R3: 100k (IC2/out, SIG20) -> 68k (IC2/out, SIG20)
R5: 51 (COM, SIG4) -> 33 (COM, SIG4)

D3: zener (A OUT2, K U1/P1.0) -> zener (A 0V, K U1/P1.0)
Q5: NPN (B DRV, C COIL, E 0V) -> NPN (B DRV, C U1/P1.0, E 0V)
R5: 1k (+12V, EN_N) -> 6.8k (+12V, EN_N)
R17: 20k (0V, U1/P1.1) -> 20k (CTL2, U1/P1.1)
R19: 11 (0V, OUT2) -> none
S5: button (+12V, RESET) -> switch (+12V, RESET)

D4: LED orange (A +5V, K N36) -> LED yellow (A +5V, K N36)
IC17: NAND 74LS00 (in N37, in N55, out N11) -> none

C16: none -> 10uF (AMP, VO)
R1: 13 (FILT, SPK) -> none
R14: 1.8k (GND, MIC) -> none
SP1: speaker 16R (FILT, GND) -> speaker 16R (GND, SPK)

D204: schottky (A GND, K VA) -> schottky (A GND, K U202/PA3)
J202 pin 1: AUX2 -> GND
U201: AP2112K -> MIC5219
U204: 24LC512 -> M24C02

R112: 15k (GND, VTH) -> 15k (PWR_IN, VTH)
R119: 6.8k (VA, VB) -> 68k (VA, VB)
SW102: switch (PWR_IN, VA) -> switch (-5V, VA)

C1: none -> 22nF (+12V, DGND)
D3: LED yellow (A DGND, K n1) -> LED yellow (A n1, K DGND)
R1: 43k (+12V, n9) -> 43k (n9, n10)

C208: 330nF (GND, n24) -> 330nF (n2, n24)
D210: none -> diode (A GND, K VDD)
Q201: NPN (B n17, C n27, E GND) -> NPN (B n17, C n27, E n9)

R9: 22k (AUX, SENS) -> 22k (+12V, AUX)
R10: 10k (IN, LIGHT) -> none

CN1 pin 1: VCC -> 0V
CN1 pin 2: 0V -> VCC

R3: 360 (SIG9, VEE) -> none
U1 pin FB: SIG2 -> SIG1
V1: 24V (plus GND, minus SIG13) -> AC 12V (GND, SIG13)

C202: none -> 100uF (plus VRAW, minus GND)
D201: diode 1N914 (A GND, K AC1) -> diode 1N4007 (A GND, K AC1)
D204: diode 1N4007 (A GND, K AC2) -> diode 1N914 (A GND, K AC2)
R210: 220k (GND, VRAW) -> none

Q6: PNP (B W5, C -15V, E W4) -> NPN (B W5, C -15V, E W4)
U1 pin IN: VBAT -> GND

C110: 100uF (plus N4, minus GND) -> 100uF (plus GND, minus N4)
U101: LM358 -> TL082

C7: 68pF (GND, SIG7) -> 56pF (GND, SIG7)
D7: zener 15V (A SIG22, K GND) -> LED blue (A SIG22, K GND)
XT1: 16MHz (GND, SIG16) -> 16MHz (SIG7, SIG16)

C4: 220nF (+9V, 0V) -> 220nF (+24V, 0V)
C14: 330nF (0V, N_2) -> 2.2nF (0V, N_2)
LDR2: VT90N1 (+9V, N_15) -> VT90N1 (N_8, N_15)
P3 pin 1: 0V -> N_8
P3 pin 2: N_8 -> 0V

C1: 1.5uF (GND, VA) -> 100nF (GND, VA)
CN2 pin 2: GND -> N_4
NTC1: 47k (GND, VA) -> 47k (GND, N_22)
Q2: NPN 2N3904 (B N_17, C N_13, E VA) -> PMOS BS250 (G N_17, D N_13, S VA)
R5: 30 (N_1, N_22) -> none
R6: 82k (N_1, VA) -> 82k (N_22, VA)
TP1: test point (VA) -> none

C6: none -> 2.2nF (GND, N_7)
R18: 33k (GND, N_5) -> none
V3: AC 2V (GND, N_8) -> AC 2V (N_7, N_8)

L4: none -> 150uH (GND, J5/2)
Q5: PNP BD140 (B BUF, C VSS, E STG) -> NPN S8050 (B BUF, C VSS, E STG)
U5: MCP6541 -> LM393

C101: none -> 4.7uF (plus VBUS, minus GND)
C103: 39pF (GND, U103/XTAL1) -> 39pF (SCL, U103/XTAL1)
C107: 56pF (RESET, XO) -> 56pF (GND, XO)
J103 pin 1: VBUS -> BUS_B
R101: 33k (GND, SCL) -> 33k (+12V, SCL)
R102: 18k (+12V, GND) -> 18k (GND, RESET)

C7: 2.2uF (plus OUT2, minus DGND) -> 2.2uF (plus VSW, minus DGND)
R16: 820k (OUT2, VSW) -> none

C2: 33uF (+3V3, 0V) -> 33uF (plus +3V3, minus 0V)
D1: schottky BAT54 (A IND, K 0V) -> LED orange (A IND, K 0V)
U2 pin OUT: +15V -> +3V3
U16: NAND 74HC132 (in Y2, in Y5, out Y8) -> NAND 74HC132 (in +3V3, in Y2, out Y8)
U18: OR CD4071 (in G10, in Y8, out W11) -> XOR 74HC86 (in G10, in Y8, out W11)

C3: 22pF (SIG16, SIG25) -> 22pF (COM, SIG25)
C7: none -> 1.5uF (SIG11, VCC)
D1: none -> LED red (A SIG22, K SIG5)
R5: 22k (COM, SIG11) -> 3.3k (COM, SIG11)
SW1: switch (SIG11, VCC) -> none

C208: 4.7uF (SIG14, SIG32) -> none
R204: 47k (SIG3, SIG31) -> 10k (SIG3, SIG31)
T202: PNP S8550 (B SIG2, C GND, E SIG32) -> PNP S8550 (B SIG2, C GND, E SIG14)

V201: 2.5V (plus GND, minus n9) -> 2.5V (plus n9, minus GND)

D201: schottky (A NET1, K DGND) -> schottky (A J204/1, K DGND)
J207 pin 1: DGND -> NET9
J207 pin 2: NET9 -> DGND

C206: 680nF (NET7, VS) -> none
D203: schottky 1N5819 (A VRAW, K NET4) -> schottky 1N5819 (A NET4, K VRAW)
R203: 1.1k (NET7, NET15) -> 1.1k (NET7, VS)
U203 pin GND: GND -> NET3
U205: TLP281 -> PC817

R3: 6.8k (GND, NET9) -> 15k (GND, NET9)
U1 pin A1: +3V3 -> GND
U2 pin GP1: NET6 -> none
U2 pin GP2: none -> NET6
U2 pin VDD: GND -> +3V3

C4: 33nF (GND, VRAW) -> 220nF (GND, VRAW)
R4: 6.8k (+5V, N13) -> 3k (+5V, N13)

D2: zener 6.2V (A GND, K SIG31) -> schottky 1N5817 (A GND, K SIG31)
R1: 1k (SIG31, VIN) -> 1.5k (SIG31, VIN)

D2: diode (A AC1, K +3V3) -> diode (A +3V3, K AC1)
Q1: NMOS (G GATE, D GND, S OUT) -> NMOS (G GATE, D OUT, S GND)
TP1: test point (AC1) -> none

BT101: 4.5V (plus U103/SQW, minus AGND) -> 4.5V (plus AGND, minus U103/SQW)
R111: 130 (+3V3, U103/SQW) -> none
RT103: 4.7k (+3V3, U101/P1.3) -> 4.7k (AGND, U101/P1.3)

- - - - - - -

__REQUIRED WORK__: Return every line in the listing that contains the word "diode".

__SOLUTION__:
D210: none -> diode (A GND, K VDD)
D201: diode 1N914 (A GND, K AC1) -> diode 1N4007 (A GND, K AC1)
D204: diode 1N4007 (A GND, K AC2) -> diode 1N914 (A GND, K AC2)
D2: diode (A AC1, K +3V3) -> diode (A +3V3, K AC1)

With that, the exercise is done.